▶ **Picture difference descriptions**
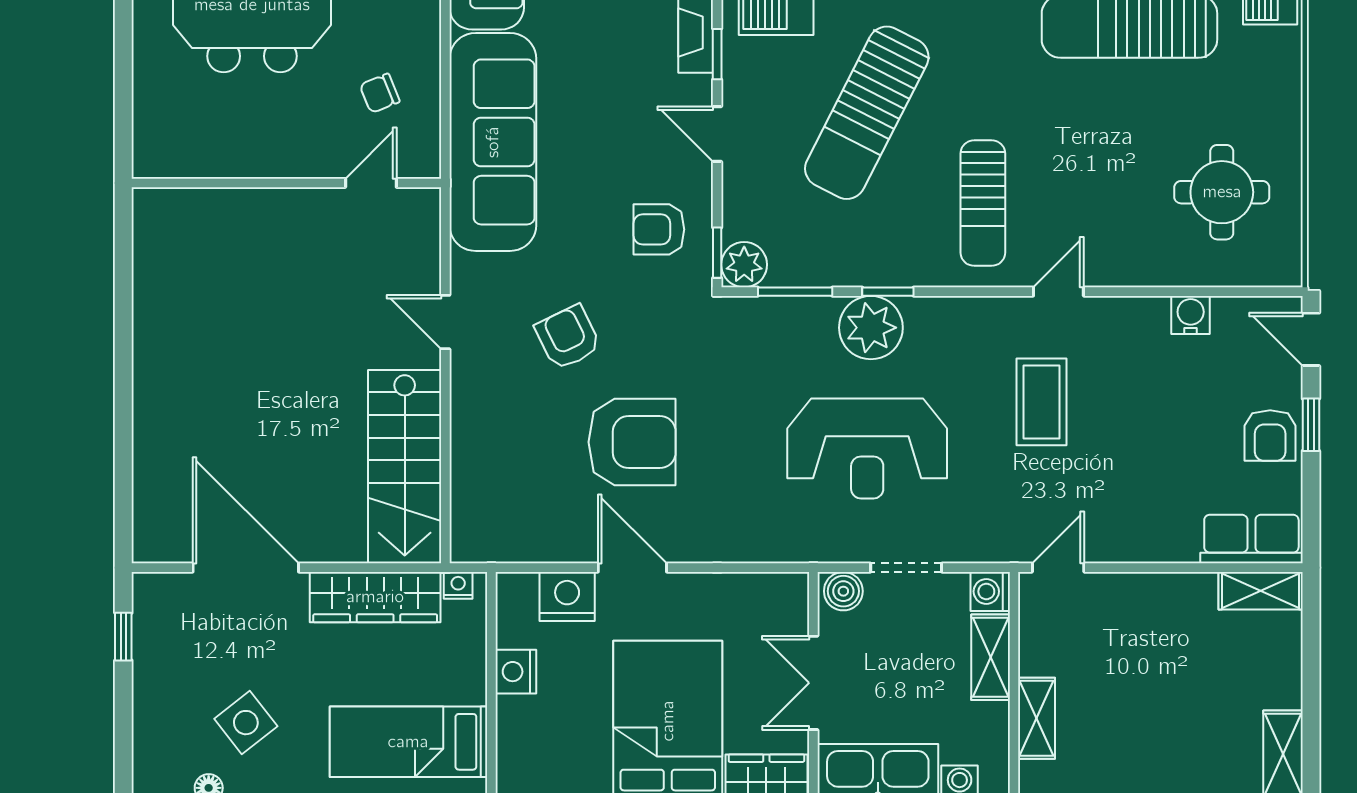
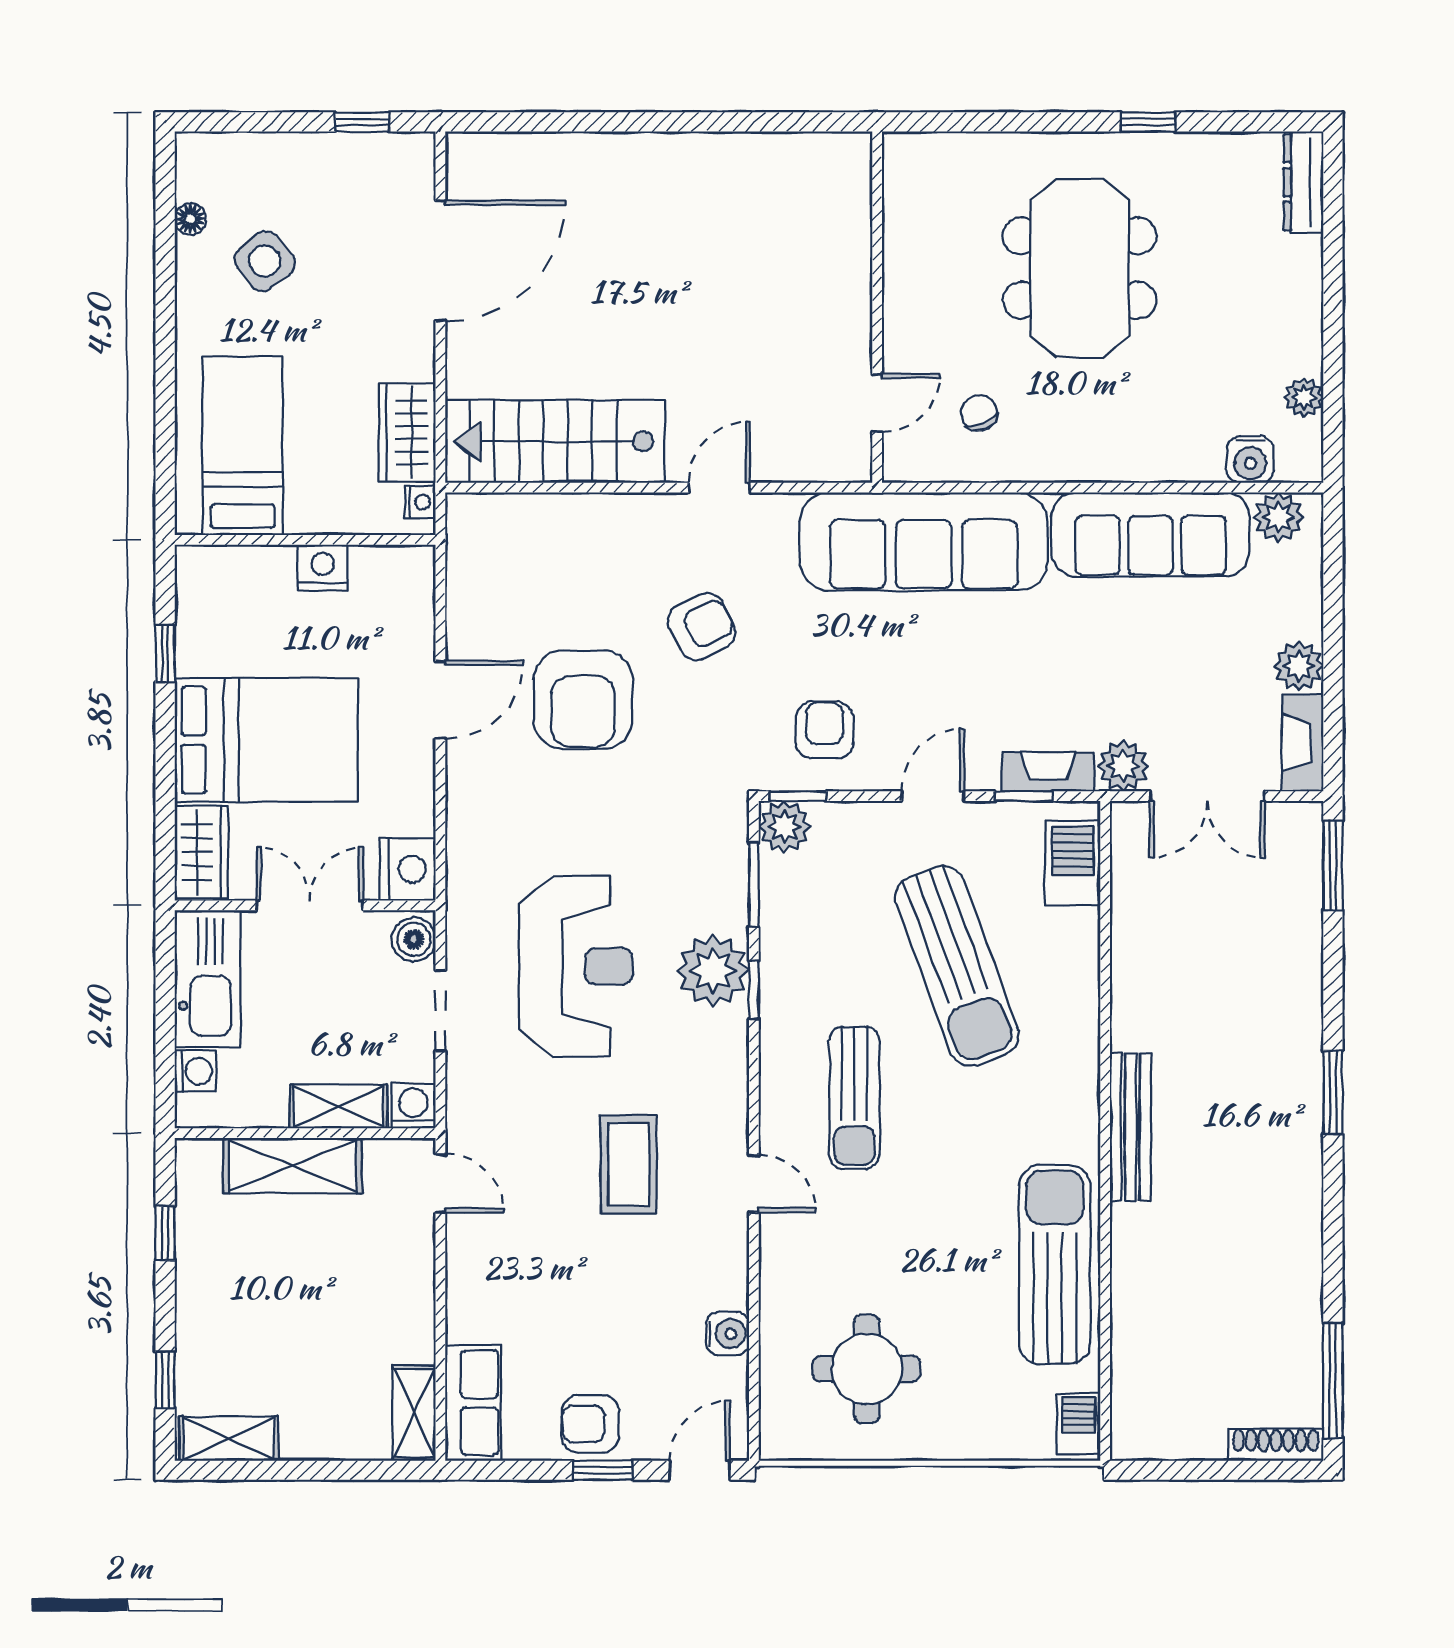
sun lounger: (867, 113) -> (957, 966), turned -137
door: (371, 183) -> (877, 403), hinge flipped
sun lounger: (983, 203) -> (854, 1098), turned -90
coffee table: (1042, 402) -> (629, 1164), turned 90
reception desk: (867, 448) -> (576, 966), turned 180
wardrobe: (375, 597) -> (407, 433), width x0.67
nightstand: (567, 597) -> (408, 869), moved
shelving: (1037, 718) -> (292, 1166), width x1.50, depth x1.33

▶ **What to produce**
Exclude the pictures and repeat the entries word for word.

▶ **Reply**
sun lounger: (867, 113) -> (957, 966), turned -137
door: (371, 183) -> (877, 403), hinge flipped
sun lounger: (983, 203) -> (854, 1098), turned -90
coffee table: (1042, 402) -> (629, 1164), turned 90
reception desk: (867, 448) -> (576, 966), turned 180
wardrobe: (375, 597) -> (407, 433), width x0.67
nightstand: (567, 597) -> (408, 869), moved
shelving: (1037, 718) -> (292, 1166), width x1.50, depth x1.33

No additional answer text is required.